- Task to carry out: Show every line of the material that contains the string "mark", treating uppercase and lowercase as different.
──────── Provided material ────────
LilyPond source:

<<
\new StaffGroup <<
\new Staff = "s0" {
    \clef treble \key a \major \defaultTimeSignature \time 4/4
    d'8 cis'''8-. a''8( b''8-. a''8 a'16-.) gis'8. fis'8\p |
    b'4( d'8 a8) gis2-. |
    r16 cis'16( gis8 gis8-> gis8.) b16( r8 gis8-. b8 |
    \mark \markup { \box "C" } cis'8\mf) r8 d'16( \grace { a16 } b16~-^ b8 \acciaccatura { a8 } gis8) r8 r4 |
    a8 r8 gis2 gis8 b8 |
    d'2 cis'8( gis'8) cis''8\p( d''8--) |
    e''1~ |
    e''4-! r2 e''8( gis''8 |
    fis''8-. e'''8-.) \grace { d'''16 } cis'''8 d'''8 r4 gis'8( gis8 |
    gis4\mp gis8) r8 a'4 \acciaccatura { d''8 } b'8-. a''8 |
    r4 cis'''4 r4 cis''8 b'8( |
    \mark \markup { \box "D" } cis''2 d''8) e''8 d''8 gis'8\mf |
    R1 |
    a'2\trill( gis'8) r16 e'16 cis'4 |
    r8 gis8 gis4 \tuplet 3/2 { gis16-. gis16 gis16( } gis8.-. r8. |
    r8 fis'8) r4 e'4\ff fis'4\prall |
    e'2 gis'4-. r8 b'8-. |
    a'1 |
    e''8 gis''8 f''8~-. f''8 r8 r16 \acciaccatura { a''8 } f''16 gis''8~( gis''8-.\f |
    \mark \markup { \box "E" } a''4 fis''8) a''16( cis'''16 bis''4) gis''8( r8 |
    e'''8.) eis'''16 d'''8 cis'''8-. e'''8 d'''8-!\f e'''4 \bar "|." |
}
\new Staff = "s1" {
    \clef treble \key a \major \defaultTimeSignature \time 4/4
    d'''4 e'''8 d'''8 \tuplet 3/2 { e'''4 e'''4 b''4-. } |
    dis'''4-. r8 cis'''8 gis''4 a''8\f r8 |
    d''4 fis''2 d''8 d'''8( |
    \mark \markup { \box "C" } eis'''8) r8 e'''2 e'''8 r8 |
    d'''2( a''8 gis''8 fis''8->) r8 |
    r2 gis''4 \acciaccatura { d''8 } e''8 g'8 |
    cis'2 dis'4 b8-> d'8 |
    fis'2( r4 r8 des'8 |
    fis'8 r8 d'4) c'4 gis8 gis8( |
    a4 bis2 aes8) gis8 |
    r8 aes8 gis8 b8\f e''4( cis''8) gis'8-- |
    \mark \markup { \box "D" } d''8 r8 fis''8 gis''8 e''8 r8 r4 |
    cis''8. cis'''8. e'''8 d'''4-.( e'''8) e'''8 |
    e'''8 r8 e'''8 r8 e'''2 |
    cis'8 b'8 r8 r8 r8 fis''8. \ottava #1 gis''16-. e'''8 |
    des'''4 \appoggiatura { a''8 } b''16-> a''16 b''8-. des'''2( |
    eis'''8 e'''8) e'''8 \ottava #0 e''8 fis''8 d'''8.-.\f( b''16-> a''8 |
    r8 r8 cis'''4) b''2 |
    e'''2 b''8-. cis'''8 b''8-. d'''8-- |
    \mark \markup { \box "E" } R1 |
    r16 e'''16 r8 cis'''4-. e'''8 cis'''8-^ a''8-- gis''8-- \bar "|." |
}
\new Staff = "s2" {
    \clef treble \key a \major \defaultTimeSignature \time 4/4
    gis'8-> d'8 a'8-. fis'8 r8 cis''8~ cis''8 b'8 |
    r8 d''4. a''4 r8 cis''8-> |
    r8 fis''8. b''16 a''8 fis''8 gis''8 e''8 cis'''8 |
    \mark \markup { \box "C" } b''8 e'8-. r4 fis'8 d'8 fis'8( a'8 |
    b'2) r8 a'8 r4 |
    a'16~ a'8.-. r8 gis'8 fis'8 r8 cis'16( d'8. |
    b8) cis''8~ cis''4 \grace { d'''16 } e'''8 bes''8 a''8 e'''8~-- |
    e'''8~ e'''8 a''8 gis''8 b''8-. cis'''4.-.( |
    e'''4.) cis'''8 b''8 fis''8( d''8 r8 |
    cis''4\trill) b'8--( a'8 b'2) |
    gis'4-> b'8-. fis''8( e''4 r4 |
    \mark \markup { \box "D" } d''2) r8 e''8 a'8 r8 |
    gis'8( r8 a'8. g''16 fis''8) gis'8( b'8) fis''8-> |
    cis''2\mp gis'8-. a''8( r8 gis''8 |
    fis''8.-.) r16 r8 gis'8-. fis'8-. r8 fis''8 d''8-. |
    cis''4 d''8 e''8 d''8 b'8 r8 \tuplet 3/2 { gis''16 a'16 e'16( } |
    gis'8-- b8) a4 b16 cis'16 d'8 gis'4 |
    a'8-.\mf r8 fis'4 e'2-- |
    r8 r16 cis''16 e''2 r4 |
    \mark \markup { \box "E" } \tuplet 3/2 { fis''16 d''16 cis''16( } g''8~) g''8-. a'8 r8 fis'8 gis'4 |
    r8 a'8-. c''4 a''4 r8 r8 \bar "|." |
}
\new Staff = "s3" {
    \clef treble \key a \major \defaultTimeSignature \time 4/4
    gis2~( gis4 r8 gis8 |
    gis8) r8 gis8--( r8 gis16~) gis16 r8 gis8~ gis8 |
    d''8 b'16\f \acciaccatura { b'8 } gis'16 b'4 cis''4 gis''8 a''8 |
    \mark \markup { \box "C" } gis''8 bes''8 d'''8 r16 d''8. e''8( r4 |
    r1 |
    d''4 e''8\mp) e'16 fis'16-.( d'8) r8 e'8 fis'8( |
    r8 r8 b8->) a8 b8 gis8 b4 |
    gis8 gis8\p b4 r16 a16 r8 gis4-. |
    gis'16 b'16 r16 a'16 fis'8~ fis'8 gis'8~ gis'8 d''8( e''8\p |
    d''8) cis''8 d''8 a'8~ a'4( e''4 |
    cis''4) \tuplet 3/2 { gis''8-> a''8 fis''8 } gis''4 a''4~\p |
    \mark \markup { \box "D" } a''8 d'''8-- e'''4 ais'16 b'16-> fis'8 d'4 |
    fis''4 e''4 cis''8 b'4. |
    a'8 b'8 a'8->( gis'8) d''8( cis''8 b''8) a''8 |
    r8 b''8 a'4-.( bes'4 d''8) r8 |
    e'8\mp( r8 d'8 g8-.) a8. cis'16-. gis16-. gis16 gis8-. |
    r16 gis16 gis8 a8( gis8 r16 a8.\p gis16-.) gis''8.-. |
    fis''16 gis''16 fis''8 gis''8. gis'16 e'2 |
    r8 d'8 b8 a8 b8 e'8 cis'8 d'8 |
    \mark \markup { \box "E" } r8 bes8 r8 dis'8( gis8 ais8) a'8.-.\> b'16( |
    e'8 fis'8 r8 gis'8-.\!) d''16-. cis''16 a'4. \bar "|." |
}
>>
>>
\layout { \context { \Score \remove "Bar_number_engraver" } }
────────
- Exercise result:
    \mark \markup { \box "C" } cis'8\mf) r8 d'16( \grace { a16 } b16~-^ b8 \acciaccatura { a8 } gis8) r8 r4 |
    \mark \markup { \box "D" } cis''2 d''8) e''8 d''8 gis'8\mf |
    \mark \markup { \box "E" } a''4 fis''8) a''16( cis'''16 bis''4) gis''8( r8 |
    \mark \markup { \box "C" } eis'''8) r8 e'''2 e'''8 r8 |
    \mark \markup { \box "D" } d''8 r8 fis''8 gis''8 e''8 r8 r4 |
    \mark \markup { \box "E" } R1 |
    \mark \markup { \box "C" } b''8 e'8-. r4 fis'8 d'8 fis'8( a'8 |
    \mark \markup { \box "D" } d''2) r8 e''8 a'8 r8 |
    \mark \markup { \box "E" } \tuplet 3/2 { fis''16 d''16 cis''16( } g''8~) g''8-. a'8 r8 fis'8 gis'4 |
    \mark \markup { \box "C" } gis''8 bes''8 d'''8 r16 d''8. e''8( r4 |
    \mark \markup { \box "D" } a''8 d'''8-- e'''4 ais'16 b'16-> fis'8 d'4 |
    \mark \markup { \box "E" } r8 bes8 r8 dis'8( gis8 ais8) a'8.-.\> b'16( |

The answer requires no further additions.